*WHAT TO DO*.
Please return every line of the records below that holds the word "grey".

*INFORMATION*.
* * *
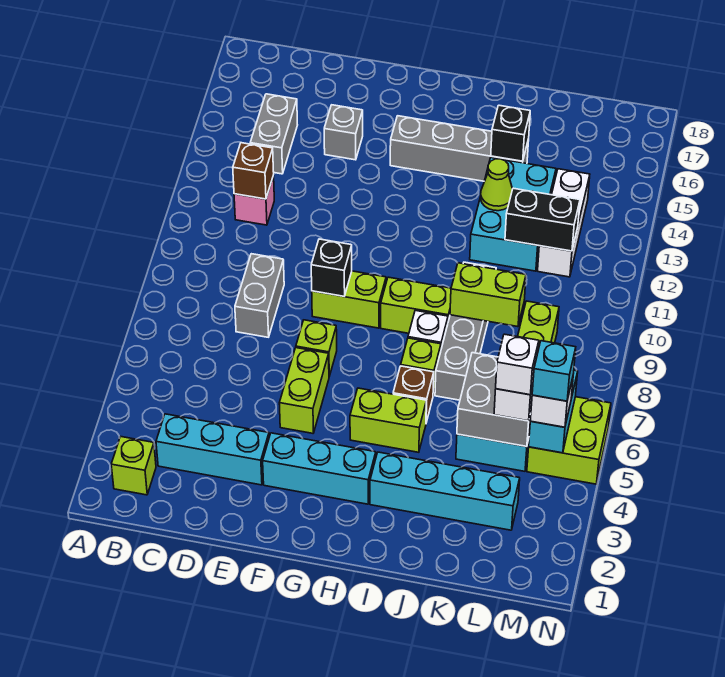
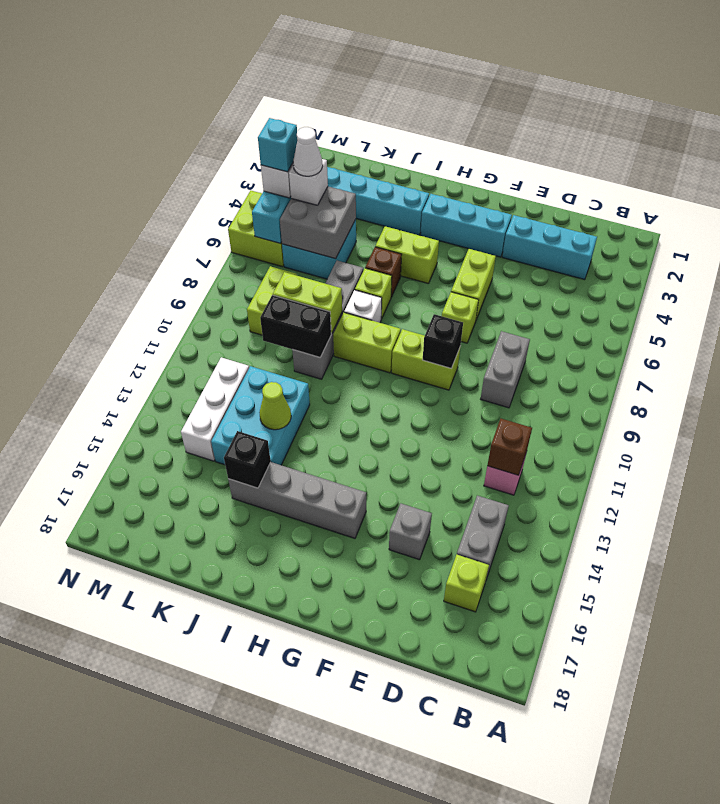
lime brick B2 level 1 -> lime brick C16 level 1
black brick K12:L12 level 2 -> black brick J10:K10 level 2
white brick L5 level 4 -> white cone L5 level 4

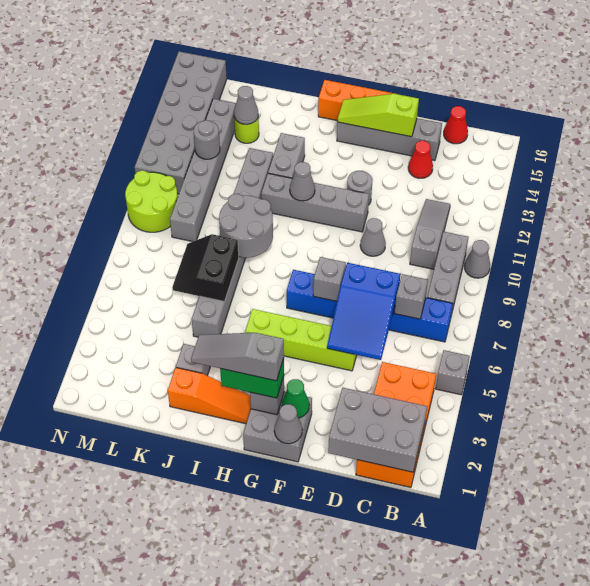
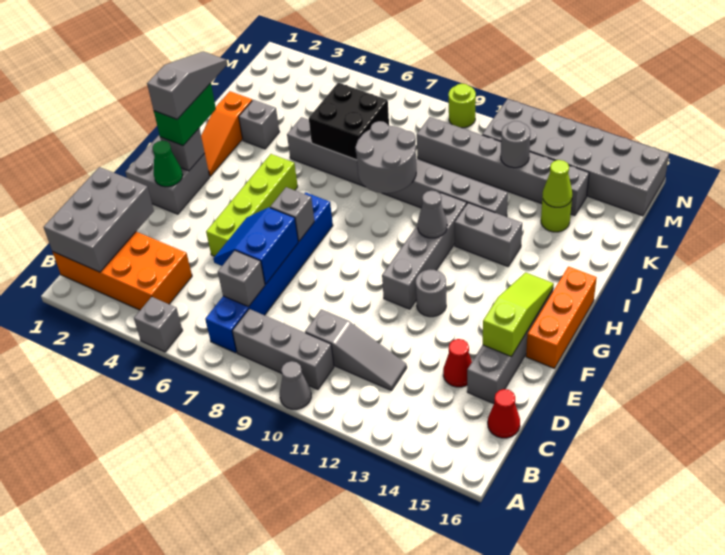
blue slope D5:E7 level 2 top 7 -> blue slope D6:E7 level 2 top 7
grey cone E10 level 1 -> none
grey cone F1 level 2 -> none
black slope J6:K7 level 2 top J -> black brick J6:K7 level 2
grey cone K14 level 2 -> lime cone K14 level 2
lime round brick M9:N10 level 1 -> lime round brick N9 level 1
* * *
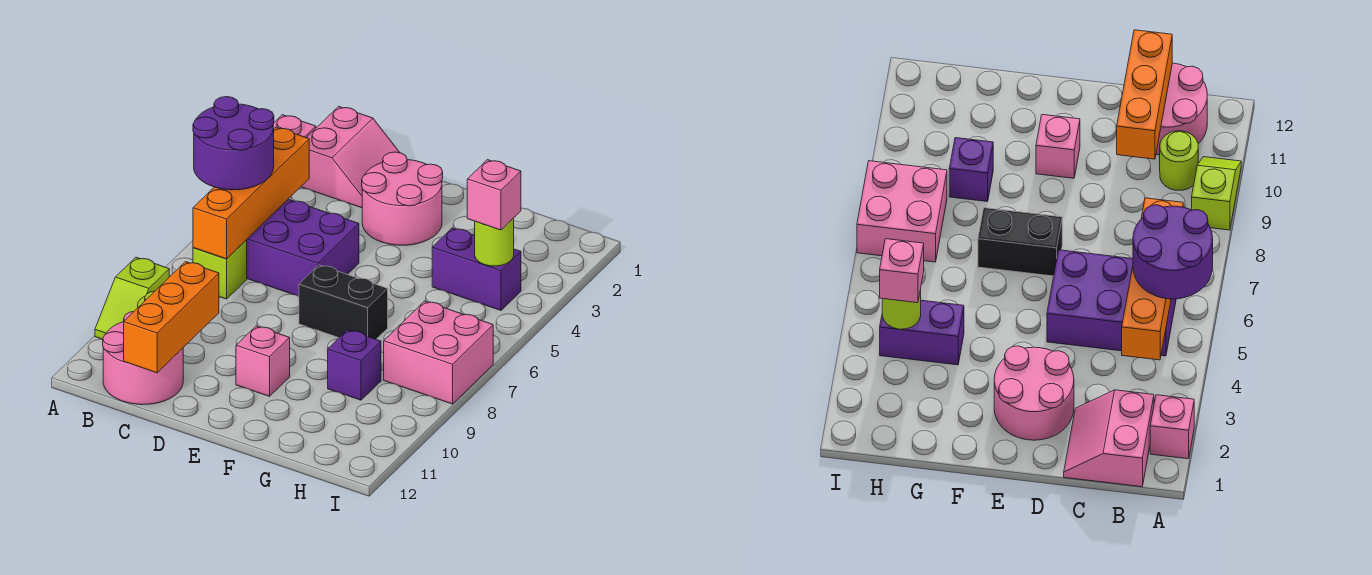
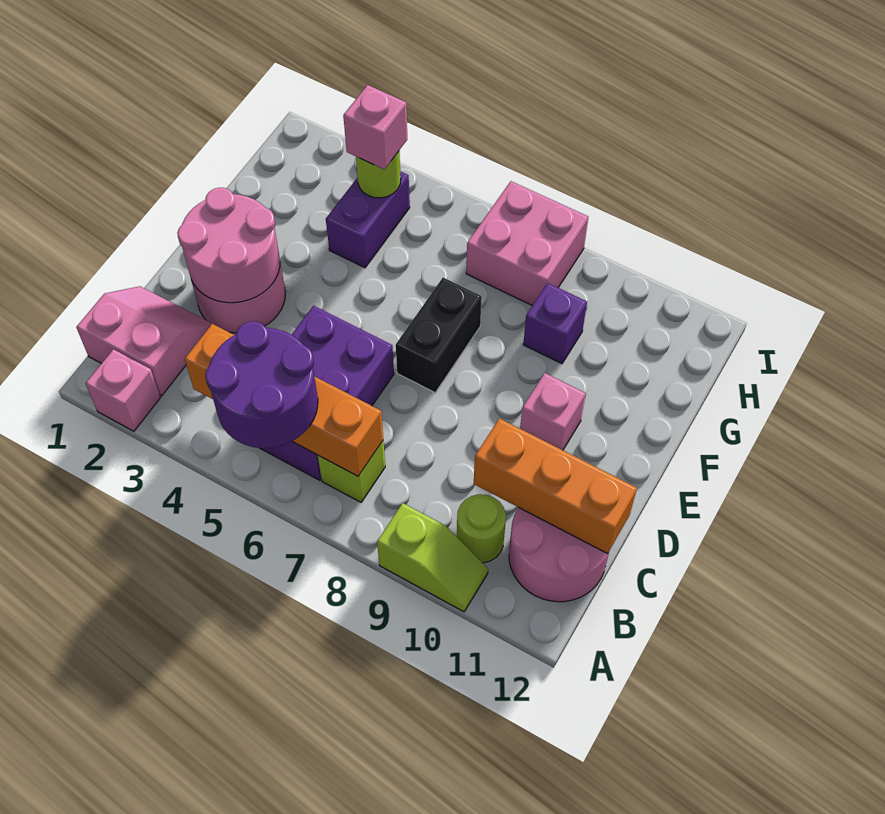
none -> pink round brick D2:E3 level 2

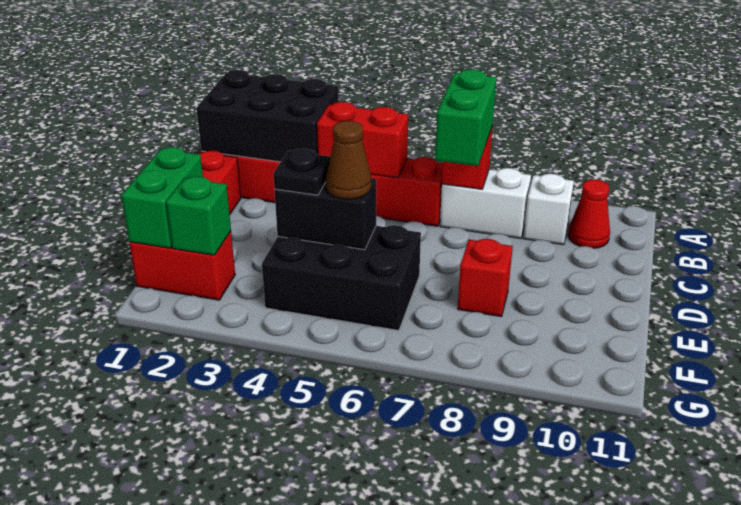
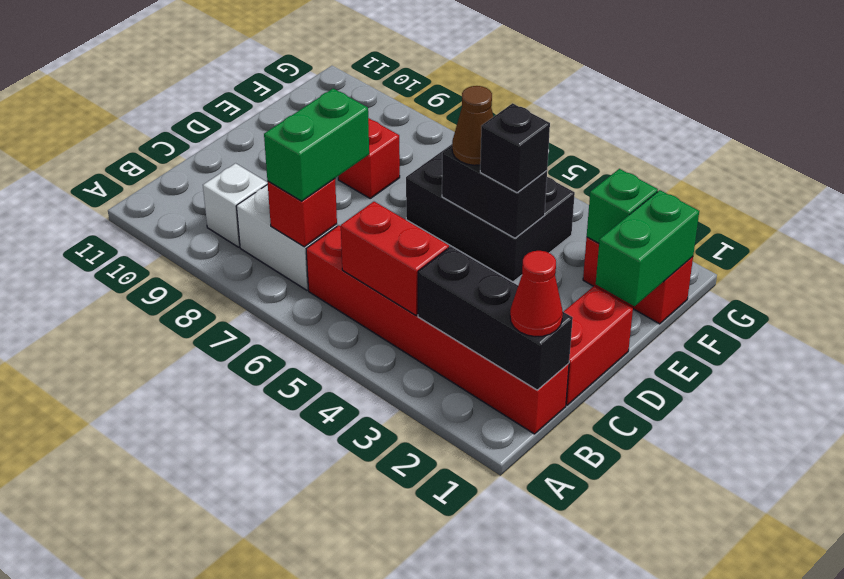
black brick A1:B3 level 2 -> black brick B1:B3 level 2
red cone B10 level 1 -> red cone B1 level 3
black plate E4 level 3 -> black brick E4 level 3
* * *
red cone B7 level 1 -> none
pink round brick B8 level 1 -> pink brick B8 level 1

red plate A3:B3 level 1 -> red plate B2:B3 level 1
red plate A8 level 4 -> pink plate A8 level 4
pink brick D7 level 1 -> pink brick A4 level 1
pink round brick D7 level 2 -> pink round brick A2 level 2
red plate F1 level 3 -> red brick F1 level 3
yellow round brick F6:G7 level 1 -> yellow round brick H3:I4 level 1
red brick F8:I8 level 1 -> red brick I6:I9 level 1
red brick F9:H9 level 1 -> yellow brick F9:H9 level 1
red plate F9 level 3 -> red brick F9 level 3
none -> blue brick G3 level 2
* * *
*ANSWER BOX*.
grey cone E10 level 1 -> none
grey cone F1 level 2 -> none
grey cone K14 level 2 -> lime cone K14 level 2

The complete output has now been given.